TASK STATEMENT:
Retype only the lines at the head of the records, first through the one with "purple heart: 1 -> 2", exactly as written.

....

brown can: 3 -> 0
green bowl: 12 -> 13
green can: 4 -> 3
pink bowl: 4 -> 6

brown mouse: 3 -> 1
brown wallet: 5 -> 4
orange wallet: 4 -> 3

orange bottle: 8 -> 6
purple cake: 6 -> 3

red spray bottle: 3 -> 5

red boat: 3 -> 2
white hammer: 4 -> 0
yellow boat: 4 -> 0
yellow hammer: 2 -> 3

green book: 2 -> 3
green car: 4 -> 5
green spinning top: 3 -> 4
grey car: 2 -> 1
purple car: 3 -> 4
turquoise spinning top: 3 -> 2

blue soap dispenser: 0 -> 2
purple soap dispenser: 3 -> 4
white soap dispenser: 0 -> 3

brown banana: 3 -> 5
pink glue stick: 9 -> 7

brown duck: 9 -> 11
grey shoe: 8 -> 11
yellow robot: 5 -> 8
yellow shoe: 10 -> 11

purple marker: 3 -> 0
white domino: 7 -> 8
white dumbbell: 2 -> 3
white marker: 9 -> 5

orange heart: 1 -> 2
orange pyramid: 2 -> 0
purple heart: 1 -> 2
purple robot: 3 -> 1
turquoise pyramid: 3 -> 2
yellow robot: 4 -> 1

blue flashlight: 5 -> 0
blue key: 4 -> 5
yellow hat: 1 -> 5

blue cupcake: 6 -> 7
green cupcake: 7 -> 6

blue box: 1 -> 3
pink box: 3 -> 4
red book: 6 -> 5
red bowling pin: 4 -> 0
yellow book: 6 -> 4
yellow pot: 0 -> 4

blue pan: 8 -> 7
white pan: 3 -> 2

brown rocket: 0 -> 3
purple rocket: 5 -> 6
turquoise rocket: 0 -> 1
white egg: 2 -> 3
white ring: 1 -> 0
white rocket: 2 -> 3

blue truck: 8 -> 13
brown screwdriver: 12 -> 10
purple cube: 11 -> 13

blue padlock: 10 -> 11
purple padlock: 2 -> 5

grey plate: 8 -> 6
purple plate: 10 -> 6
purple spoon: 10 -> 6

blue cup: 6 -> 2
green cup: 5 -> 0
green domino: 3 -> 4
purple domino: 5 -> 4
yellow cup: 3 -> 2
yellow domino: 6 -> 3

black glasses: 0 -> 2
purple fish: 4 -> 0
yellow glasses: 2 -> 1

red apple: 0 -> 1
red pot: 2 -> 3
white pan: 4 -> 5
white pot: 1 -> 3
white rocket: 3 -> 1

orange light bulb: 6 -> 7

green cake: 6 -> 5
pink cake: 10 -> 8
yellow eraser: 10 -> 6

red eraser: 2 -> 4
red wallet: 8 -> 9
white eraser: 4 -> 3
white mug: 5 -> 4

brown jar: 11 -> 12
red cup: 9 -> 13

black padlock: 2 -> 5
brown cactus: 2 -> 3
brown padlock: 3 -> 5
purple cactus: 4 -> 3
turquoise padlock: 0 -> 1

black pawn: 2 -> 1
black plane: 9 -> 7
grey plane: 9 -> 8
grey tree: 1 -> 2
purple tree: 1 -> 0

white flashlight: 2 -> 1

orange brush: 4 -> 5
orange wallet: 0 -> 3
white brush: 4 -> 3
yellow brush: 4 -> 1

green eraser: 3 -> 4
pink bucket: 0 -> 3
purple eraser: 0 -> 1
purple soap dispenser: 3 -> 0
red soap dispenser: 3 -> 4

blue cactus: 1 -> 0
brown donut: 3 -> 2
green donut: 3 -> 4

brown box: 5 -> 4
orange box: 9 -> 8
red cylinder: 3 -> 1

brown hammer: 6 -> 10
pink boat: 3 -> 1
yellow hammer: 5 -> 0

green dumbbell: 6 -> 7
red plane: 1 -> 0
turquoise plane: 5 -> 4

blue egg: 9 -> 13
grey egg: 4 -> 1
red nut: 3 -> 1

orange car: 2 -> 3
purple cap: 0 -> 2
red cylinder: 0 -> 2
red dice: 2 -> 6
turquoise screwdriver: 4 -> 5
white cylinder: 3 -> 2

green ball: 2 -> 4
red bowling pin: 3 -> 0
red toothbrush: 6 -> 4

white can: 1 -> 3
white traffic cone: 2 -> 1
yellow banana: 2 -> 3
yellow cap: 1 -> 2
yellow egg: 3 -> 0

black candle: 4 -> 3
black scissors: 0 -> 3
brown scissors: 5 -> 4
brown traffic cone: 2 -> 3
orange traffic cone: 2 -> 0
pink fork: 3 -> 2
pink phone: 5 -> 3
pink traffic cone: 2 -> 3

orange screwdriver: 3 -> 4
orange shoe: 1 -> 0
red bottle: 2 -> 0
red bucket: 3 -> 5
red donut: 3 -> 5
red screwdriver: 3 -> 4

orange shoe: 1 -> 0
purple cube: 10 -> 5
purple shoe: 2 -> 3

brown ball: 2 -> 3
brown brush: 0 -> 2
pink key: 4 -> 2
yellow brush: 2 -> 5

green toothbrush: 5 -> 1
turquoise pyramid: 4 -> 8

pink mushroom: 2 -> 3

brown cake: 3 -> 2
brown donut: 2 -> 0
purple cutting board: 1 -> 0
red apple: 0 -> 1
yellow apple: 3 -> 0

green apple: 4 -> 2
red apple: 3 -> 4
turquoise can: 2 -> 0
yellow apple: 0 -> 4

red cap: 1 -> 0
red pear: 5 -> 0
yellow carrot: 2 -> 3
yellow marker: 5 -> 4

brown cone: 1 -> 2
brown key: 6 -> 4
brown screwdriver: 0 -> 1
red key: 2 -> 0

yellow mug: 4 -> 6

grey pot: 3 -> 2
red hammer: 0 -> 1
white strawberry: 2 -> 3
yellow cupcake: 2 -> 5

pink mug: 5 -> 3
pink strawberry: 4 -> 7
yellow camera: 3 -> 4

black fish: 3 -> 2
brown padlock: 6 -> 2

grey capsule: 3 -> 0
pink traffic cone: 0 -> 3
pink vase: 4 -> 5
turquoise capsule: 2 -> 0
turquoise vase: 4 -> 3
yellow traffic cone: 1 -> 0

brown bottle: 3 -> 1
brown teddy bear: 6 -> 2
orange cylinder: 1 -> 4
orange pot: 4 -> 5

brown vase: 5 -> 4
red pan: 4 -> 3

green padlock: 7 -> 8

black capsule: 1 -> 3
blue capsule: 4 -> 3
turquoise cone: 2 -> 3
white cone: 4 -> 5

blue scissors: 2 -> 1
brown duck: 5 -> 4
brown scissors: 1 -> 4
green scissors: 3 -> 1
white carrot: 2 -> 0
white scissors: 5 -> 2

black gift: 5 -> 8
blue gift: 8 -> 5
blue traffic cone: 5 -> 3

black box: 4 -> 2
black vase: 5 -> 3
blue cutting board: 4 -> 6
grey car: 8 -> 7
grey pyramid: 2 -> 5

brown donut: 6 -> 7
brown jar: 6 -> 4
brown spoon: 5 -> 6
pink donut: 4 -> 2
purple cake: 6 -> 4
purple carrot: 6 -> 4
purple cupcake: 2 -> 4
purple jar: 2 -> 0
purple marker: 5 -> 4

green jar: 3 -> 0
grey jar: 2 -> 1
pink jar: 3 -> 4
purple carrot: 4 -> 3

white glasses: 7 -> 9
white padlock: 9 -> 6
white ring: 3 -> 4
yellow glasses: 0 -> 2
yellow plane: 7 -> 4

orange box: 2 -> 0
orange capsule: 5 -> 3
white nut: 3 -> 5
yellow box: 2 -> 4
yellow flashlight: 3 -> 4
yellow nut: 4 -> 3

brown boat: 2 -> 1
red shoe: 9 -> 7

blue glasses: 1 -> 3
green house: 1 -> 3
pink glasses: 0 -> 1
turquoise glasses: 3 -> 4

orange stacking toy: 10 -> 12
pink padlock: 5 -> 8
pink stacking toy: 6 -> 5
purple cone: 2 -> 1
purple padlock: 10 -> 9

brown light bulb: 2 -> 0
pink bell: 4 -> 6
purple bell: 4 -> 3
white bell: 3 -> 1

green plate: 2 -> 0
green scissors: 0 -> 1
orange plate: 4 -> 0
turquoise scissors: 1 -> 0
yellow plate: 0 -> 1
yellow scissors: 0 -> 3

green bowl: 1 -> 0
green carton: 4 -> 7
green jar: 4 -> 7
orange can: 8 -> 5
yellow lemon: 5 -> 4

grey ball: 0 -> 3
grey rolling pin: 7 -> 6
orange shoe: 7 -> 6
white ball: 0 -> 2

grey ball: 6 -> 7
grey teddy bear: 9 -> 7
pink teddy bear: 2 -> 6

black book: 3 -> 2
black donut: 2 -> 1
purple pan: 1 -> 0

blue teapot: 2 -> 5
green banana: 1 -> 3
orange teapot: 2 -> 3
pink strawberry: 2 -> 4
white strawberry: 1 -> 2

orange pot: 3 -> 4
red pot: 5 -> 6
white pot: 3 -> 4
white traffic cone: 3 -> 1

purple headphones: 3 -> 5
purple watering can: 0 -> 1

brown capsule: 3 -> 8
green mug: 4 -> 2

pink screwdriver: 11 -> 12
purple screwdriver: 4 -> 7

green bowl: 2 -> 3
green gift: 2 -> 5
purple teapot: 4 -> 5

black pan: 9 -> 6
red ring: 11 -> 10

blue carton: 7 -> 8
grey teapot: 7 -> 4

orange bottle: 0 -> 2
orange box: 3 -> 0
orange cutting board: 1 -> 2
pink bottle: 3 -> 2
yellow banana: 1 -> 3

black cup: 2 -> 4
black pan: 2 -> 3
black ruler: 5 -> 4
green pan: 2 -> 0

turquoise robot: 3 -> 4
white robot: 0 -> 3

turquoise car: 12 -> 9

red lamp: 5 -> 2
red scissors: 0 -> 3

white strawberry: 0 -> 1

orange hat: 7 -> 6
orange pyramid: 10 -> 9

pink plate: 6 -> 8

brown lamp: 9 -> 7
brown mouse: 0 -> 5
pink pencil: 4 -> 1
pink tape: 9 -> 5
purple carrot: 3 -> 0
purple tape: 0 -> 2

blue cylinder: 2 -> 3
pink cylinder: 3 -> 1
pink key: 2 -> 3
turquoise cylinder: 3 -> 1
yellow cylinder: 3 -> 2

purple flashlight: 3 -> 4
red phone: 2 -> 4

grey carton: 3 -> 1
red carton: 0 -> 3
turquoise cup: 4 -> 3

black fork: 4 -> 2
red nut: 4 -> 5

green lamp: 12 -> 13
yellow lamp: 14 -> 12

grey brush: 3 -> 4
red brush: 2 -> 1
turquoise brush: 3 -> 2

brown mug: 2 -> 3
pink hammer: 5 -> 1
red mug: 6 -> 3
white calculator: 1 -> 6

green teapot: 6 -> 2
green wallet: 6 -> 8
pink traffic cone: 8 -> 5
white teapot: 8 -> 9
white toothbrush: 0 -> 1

....

ANSWER BOX:
brown can: 3 -> 0
green bowl: 12 -> 13
green can: 4 -> 3
pink bowl: 4 -> 6

brown mouse: 3 -> 1
brown wallet: 5 -> 4
orange wallet: 4 -> 3

orange bottle: 8 -> 6
purple cake: 6 -> 3

red spray bottle: 3 -> 5

red boat: 3 -> 2
white hammer: 4 -> 0
yellow boat: 4 -> 0
yellow hammer: 2 -> 3

green book: 2 -> 3
green car: 4 -> 5
green spinning top: 3 -> 4
grey car: 2 -> 1
purple car: 3 -> 4
turquoise spinning top: 3 -> 2

blue soap dispenser: 0 -> 2
purple soap dispenser: 3 -> 4
white soap dispenser: 0 -> 3

brown banana: 3 -> 5
pink glue stick: 9 -> 7

brown duck: 9 -> 11
grey shoe: 8 -> 11
yellow robot: 5 -> 8
yellow shoe: 10 -> 11

purple marker: 3 -> 0
white domino: 7 -> 8
white dumbbell: 2 -> 3
white marker: 9 -> 5

orange heart: 1 -> 2
orange pyramid: 2 -> 0
purple heart: 1 -> 2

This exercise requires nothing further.